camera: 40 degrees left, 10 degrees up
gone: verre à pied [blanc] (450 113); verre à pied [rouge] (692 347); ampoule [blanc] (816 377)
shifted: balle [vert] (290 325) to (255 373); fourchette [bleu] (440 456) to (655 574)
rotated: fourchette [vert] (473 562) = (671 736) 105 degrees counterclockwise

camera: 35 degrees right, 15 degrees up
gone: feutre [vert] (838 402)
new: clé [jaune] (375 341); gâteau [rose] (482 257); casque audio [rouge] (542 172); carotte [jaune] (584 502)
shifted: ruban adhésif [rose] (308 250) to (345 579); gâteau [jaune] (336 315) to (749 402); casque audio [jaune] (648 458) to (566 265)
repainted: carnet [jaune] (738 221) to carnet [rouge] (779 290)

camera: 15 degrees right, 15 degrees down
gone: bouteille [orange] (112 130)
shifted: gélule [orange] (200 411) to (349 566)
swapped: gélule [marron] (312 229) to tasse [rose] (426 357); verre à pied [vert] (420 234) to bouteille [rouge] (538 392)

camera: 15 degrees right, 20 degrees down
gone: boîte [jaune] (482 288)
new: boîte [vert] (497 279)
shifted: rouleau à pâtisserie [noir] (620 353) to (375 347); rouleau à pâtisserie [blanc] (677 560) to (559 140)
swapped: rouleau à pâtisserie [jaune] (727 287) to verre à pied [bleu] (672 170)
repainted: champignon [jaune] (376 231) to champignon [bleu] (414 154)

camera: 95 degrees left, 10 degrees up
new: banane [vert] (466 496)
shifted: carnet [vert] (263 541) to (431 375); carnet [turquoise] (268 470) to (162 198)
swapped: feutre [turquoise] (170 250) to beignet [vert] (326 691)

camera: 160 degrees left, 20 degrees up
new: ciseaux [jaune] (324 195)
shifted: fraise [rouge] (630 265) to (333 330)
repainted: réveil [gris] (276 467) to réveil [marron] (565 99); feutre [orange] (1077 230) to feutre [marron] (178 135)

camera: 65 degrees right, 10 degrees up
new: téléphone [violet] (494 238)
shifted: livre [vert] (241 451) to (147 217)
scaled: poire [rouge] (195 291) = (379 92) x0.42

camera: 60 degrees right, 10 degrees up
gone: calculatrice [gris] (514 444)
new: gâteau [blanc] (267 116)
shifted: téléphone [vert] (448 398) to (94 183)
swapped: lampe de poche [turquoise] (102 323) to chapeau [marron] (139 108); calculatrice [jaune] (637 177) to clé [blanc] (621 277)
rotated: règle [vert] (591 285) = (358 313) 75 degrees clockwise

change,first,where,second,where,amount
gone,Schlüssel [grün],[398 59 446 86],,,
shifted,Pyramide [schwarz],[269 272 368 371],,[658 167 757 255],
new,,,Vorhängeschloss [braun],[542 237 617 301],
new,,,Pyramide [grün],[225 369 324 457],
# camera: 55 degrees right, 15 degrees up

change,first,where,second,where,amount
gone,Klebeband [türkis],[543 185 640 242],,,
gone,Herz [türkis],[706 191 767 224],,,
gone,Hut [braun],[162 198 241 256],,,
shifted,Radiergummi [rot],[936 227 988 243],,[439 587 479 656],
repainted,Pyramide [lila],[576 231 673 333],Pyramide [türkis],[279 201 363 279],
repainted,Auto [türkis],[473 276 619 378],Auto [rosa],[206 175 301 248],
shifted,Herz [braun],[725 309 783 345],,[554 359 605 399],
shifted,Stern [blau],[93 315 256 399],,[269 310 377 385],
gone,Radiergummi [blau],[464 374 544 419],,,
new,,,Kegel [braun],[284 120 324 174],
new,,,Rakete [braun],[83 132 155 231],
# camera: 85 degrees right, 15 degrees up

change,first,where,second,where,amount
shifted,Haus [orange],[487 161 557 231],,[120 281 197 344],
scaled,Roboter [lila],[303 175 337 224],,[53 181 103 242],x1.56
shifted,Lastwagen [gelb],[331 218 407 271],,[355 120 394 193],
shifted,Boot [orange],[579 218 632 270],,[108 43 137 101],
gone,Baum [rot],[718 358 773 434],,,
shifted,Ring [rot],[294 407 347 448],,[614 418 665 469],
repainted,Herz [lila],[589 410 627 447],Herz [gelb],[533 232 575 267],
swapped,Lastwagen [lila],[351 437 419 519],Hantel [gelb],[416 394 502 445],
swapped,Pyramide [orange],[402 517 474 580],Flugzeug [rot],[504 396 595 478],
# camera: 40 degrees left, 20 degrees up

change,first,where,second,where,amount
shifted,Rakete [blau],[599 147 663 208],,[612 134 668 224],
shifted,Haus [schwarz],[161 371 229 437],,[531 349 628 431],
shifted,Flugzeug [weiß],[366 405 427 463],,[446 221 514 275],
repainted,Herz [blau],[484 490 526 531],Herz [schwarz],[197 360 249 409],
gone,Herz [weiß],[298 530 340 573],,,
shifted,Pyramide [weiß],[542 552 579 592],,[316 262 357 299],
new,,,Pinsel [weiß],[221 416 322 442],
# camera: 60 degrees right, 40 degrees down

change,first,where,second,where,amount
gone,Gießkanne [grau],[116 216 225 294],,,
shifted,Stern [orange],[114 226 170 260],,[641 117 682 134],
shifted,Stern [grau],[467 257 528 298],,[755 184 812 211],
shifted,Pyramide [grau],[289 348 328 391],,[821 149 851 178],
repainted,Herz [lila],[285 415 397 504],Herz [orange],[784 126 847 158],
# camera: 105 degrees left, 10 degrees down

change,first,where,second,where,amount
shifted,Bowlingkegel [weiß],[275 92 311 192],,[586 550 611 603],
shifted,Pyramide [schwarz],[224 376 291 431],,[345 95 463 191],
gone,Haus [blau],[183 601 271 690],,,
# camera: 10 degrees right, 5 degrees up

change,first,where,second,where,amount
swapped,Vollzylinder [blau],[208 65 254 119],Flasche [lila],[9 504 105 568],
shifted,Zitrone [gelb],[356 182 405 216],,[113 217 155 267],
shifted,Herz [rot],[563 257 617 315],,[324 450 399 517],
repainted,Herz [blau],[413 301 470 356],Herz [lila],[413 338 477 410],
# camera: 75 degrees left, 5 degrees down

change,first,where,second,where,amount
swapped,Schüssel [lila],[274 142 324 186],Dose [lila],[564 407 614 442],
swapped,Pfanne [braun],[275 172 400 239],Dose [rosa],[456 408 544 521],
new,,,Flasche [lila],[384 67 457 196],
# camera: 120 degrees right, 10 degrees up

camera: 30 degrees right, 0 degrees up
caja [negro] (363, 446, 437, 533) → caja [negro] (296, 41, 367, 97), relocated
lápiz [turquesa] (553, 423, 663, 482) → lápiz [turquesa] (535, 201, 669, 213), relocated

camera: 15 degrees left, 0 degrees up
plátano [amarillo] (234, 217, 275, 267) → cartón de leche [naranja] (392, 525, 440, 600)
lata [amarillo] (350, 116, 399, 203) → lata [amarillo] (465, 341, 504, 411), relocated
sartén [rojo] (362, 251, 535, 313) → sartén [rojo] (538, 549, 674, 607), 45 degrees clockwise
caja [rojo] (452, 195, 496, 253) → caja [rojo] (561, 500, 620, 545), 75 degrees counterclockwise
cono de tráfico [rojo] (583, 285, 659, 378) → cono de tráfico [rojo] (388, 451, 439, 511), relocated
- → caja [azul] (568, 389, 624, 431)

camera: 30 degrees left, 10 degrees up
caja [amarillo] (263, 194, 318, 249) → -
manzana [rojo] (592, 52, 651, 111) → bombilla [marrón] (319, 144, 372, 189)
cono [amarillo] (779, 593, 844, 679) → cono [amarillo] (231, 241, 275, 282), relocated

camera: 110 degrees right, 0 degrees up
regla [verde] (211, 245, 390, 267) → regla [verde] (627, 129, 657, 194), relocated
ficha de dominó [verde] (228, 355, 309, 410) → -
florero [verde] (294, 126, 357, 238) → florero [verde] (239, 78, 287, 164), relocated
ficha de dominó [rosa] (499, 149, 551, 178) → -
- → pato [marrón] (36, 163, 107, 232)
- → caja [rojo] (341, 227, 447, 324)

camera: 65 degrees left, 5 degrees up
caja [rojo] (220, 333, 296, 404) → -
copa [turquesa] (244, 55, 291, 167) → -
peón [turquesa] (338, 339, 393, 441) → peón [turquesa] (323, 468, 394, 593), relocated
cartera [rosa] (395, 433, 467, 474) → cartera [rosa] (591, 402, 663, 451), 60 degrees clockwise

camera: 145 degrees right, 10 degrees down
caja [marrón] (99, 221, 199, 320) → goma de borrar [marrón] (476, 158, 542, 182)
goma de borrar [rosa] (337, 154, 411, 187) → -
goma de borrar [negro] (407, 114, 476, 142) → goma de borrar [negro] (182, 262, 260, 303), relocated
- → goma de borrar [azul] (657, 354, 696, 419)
++++++++
The task - Filter the entries and keep only the lines holding "grün".

Written response -
gone,Schlüssel [grün],[398 59 446 86],,,
new,,,Pyramide [grün],[225 369 324 457],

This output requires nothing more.